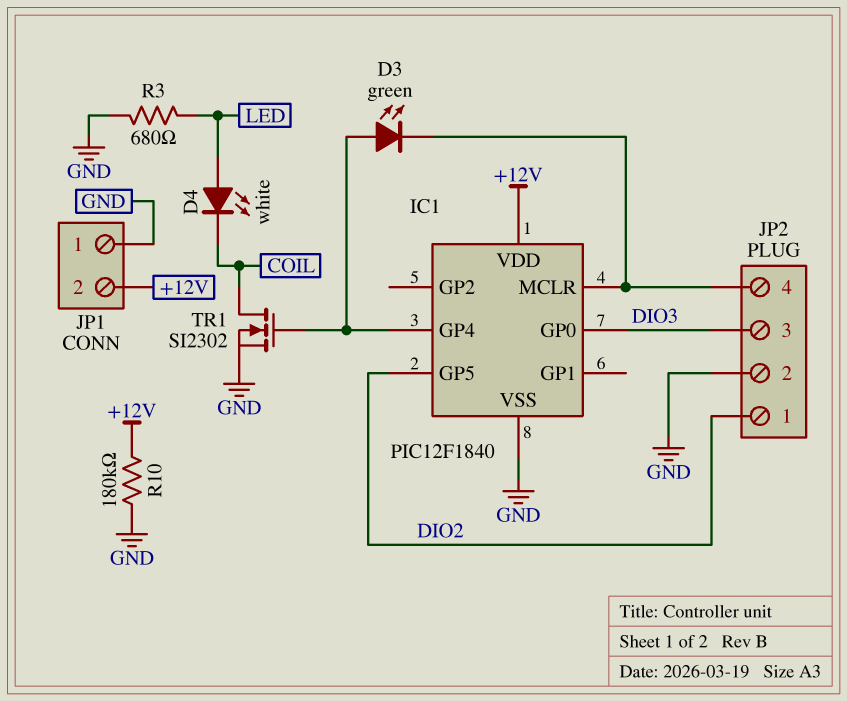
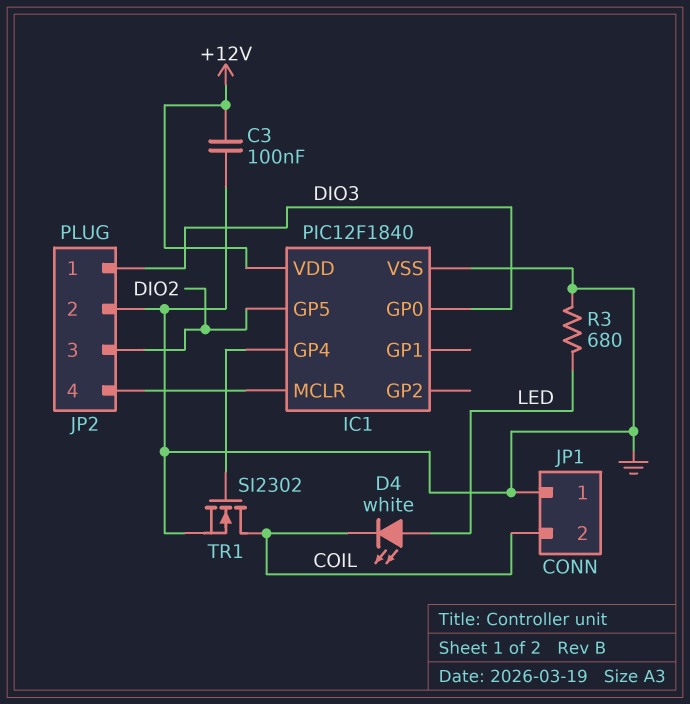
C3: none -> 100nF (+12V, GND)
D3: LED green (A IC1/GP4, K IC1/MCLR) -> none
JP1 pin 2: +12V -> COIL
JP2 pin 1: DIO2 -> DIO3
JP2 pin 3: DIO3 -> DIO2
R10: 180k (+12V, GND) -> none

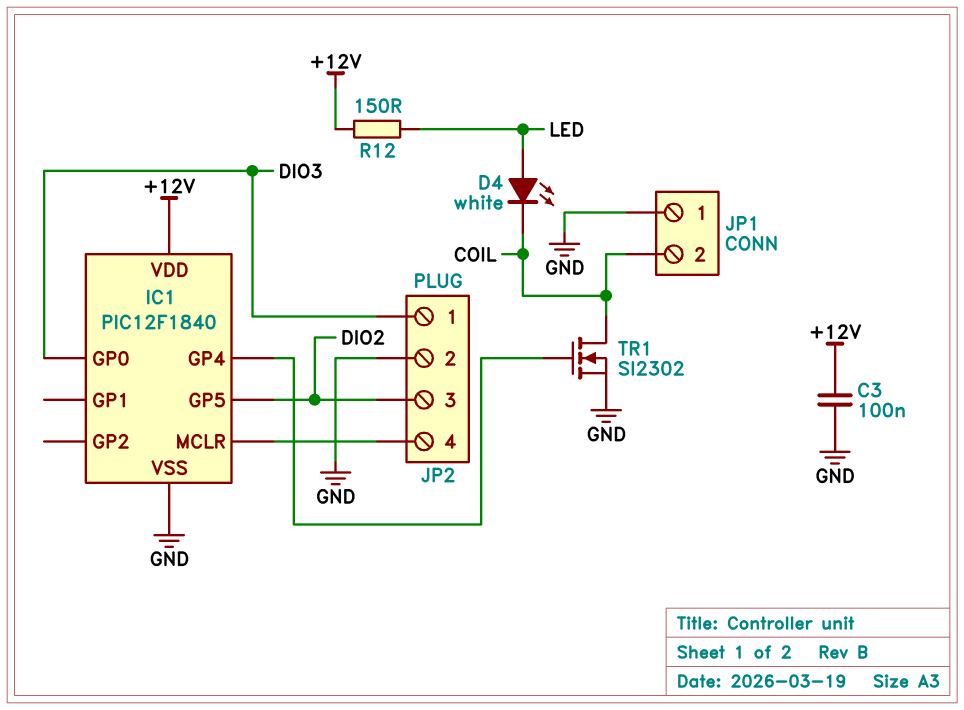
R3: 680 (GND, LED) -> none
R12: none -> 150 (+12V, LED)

INSTRUCTIONS TO FOLLOW: Without the pictures, restate all of the entries above verbatim.

PROBLEM SOLUTION:
C3: none -> 100nF (+12V, GND)
D3: LED green (A IC1/GP4, K IC1/MCLR) -> none
JP1 pin 2: +12V -> COIL
JP2 pin 1: DIO2 -> DIO3
JP2 pin 3: DIO3 -> DIO2
R10: 180k (+12V, GND) -> none

R3: 680 (GND, LED) -> none
R12: none -> 150 (+12V, LED)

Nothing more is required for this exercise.